Source records:
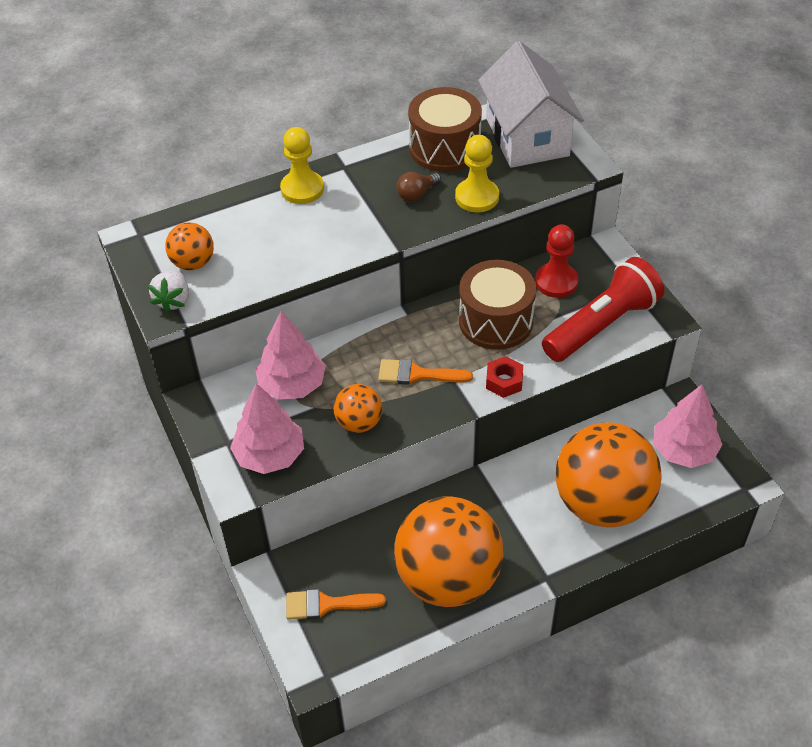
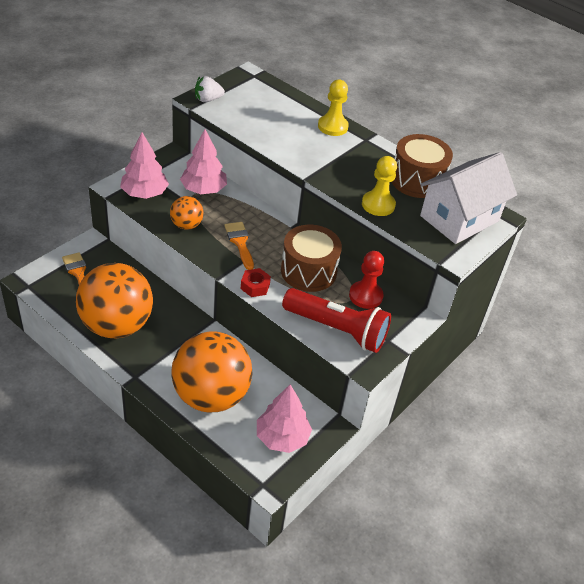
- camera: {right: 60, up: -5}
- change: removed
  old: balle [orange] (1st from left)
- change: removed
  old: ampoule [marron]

» YOUR OBJECTIVE:
Copy out each record word for word and omit any pictures.

» FINISHED TASK:
- camera: {right: 60, up: -5}
- change: removed
  old: balle [orange] (1st from left)
- change: removed
  old: ampoule [marron]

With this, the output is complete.